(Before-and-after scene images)

════════

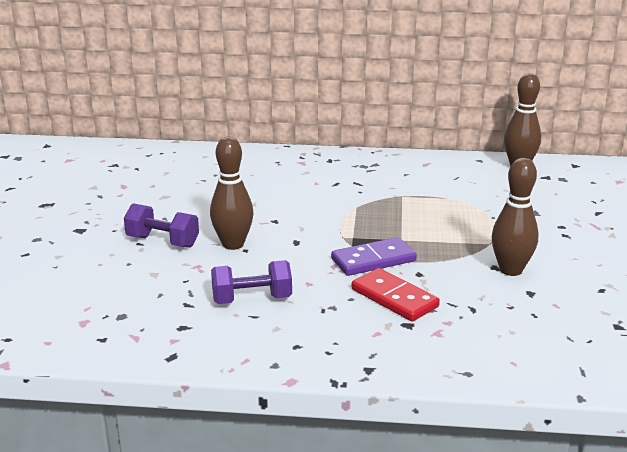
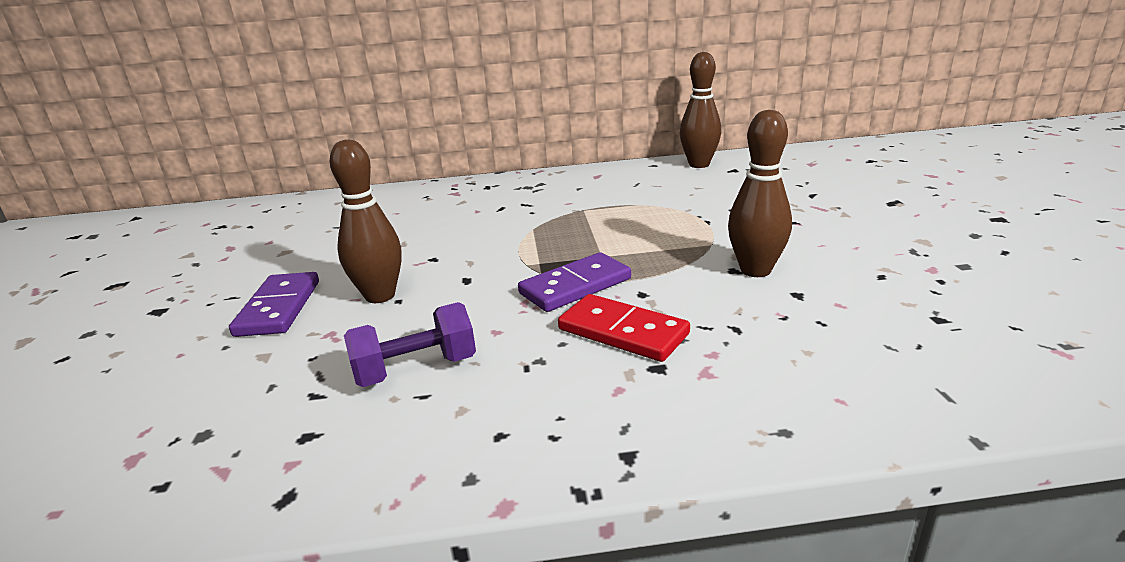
camera: 10 degrees left, 0 degrees up
purple dumbbell [124,203,199,248] -> purple domino [229,272,319,337]

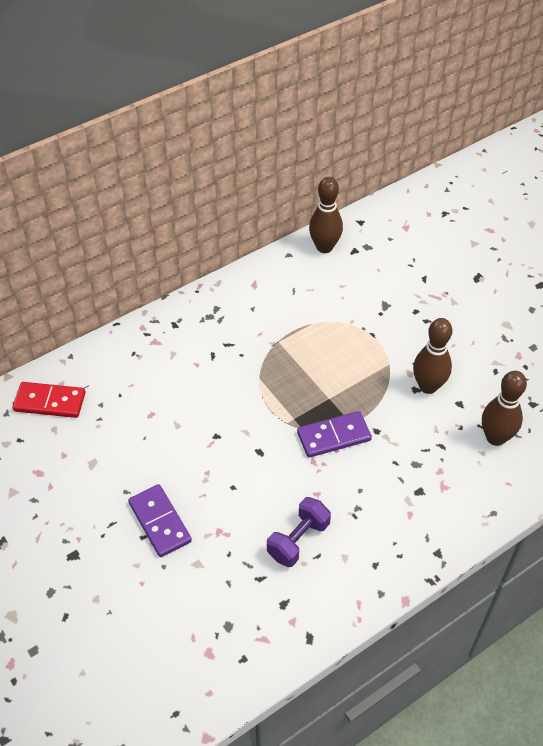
camera: 30 degrees left, 25 degrees up
brown bowling pin [330,140,401,303] -> brown bowling pin moved to [482,371,527,446]
purple domino [518,252,631,312] -> purple domino turned 45 degrees clockwise [297,411,372,458]
red domino [558,294,690,362] -> red domino moved to [13,382,86,418]

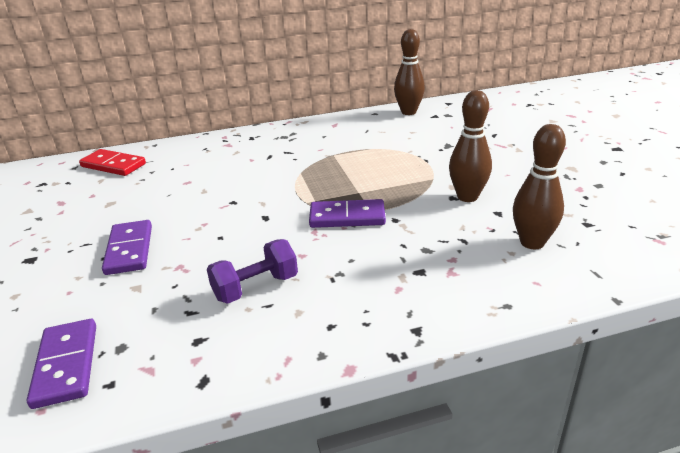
camera: 20 degrees right, 20 degrees down
none -> purple domino [27,319,96,409]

════════

WORK REQUIRED -
Lines containing the word "degrees": copy every one of them from the records above.

ANSWER SECTION -
camera: 10 degrees left, 0 degrees up
camera: 30 degrees left, 25 degrees up
purple domino [518,252,631,312] -> purple domino turned 45 degrees clockwise [297,411,372,458]
camera: 20 degrees right, 20 degrees down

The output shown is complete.